WORK REQUIRED: In the listing below, find each line that holds "white" and list it.

DATASET RECORDS:
_ _ _ _ _

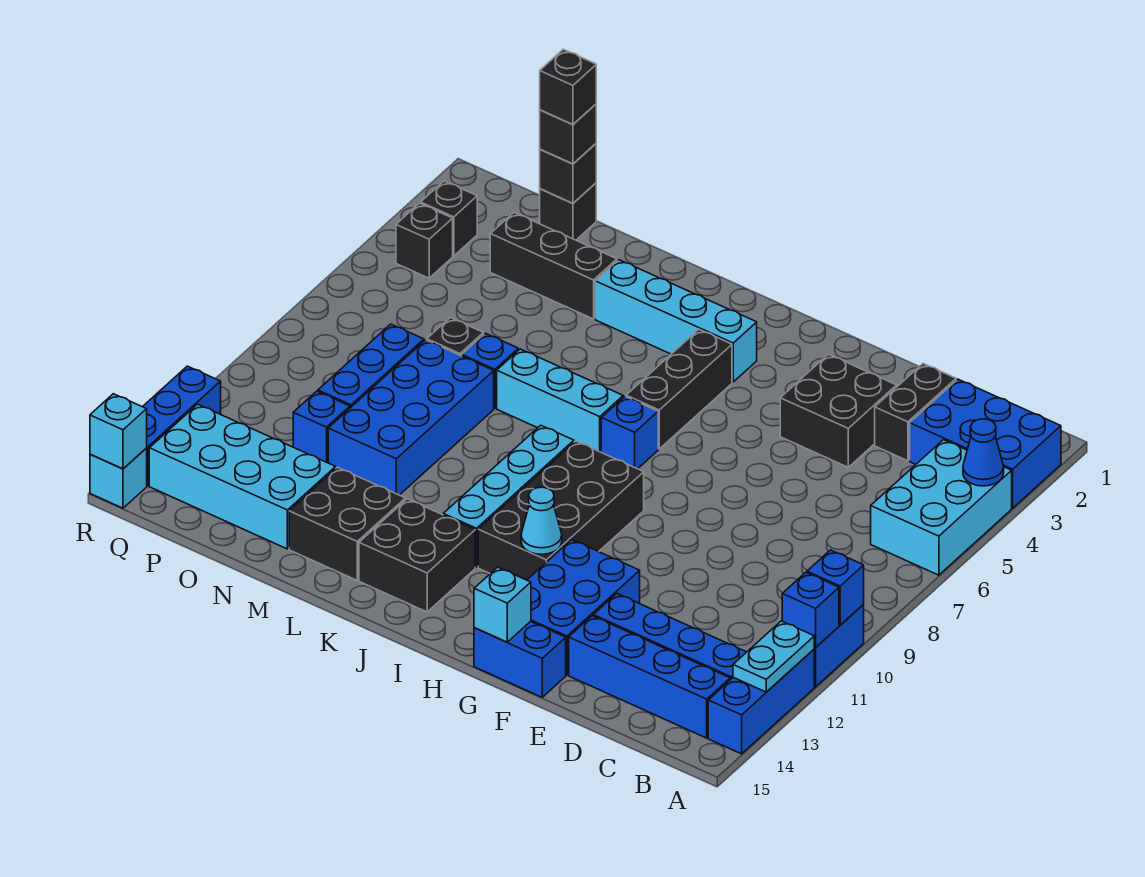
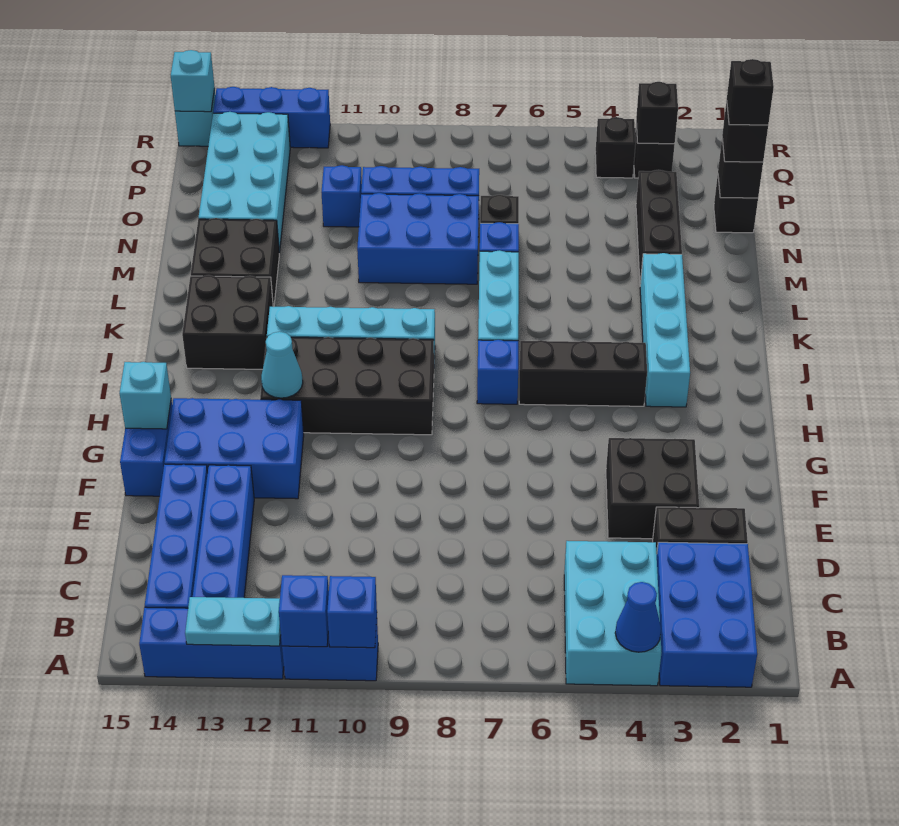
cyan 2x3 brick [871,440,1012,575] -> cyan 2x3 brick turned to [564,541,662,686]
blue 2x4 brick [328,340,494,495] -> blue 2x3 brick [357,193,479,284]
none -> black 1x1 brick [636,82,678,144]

_ _ _ _ _

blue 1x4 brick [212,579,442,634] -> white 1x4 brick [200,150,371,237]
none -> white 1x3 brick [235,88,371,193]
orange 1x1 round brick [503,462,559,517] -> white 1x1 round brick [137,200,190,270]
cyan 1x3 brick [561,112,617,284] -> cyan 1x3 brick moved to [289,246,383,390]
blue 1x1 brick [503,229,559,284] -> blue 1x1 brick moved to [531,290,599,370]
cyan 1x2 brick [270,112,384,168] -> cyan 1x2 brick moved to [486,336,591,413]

_ _ _ _ _

REPLY:
blue 1x4 brick [212,579,442,634] -> white 1x4 brick [200,150,371,237]
none -> white 1x3 brick [235,88,371,193]
orange 1x1 round brick [503,462,559,517] -> white 1x1 round brick [137,200,190,270]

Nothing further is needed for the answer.